[GIVEN RECORDS]

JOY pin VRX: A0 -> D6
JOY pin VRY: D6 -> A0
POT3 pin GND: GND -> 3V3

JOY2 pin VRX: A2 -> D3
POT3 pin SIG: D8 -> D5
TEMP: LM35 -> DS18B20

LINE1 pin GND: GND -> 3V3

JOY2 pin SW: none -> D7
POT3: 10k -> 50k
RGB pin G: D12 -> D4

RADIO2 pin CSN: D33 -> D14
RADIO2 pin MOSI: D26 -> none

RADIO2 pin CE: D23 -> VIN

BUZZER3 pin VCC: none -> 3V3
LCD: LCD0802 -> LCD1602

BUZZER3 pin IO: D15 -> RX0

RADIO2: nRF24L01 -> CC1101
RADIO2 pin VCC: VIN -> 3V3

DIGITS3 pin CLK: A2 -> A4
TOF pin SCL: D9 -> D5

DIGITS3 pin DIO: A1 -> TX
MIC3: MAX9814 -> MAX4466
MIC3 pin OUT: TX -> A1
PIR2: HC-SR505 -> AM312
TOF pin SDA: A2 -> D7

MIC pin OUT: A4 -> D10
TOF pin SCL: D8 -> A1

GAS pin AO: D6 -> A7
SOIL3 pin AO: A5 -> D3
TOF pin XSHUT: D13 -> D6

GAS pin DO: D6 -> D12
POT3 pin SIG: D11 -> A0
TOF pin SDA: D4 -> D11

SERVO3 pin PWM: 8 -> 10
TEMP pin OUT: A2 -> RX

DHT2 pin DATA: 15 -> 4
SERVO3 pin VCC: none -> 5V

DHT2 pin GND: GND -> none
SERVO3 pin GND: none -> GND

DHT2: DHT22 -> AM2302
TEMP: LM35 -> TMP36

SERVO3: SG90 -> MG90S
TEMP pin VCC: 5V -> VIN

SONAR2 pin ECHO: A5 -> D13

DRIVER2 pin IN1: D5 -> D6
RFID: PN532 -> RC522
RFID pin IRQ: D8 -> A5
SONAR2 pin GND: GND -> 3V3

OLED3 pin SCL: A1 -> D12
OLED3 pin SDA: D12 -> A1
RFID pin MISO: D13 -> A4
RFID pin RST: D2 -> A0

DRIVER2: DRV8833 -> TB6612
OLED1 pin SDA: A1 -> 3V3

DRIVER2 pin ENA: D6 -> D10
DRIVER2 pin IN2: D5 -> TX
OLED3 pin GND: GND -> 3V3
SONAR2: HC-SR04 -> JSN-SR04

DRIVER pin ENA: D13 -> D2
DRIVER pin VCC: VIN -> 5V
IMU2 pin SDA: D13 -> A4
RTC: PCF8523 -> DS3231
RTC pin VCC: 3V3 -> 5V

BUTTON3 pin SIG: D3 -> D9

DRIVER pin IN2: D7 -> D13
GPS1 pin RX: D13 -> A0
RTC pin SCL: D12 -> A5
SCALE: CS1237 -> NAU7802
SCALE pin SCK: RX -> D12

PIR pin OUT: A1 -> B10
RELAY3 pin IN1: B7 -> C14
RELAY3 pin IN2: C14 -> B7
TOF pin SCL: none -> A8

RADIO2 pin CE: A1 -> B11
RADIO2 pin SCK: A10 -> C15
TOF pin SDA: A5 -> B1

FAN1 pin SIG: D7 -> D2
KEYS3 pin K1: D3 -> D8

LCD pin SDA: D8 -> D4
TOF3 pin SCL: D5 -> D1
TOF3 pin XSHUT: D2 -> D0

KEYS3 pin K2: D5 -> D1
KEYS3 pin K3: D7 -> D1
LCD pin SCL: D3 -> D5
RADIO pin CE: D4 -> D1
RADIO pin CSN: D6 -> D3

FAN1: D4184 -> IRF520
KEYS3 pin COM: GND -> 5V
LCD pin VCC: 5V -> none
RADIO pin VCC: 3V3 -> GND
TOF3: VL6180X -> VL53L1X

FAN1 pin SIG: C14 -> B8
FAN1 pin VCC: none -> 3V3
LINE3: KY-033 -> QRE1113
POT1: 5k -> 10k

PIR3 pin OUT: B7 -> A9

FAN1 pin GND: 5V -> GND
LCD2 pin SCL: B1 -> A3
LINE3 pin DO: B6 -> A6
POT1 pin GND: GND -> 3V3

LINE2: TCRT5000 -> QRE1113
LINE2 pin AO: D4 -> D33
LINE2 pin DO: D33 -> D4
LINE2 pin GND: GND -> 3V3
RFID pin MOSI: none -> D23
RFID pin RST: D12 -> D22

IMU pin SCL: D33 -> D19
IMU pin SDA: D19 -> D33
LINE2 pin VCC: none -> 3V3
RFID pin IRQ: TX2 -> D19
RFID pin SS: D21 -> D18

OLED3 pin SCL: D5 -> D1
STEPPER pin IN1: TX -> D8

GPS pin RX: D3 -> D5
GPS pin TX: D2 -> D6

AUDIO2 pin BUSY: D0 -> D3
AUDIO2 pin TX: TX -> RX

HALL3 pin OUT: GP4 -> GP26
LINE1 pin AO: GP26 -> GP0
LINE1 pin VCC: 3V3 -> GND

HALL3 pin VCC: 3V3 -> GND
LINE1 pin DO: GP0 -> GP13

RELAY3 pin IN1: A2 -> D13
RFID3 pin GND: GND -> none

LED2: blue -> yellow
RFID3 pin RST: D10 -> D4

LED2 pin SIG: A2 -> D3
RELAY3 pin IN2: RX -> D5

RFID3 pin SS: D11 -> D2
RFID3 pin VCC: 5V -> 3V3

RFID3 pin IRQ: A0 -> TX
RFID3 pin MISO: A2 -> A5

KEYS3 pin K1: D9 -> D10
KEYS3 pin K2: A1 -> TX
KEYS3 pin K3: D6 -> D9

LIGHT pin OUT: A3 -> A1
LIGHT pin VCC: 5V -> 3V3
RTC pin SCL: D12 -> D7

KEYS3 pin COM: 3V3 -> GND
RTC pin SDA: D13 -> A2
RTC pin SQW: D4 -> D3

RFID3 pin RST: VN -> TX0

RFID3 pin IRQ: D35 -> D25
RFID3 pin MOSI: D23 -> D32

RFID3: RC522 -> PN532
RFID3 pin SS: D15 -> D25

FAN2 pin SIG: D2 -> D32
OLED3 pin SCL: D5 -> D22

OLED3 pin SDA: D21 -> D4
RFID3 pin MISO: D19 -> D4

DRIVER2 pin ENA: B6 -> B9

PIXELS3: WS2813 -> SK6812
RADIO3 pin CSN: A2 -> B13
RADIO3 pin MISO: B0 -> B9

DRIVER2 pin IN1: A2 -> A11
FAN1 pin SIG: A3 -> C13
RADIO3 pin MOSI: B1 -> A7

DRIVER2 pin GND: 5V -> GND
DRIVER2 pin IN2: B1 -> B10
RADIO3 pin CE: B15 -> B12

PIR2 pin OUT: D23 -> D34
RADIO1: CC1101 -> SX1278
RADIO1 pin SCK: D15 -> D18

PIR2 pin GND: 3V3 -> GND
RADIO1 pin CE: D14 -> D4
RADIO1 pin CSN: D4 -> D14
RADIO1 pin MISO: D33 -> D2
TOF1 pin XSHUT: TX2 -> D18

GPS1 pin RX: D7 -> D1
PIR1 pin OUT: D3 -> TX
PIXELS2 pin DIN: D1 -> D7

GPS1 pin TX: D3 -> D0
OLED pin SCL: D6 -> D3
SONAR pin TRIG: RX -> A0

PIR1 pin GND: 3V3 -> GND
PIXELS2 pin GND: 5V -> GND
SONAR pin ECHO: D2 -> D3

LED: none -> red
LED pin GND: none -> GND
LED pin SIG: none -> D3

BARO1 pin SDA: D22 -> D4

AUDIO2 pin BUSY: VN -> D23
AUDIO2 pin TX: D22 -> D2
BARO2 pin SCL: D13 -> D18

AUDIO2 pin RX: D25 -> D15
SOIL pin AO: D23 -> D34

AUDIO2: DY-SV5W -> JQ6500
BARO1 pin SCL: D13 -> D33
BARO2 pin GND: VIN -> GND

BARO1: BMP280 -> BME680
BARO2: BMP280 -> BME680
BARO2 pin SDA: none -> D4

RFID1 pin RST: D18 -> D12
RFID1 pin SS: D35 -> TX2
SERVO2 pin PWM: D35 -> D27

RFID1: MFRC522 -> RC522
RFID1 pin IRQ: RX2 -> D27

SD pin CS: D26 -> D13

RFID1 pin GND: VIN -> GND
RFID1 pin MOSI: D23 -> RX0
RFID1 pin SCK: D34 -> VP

[EXERCISE INSTRUCTIONS] Retype only the lines above between the line with "RELAY3 pin IN1: B7 -> C14" and the line with "TOF3 pin SCL: D5 -> D1", counting those two lines as well, and keep every character as it is.

[OUTPUT BELOW]
RELAY3 pin IN1: B7 -> C14
RELAY3 pin IN2: C14 -> B7
TOF pin SCL: none -> A8

RADIO2 pin CE: A1 -> B11
RADIO2 pin SCK: A10 -> C15
TOF pin SDA: A5 -> B1

FAN1 pin SIG: D7 -> D2
KEYS3 pin K1: D3 -> D8

LCD pin SDA: D8 -> D4
TOF3 pin SCL: D5 -> D1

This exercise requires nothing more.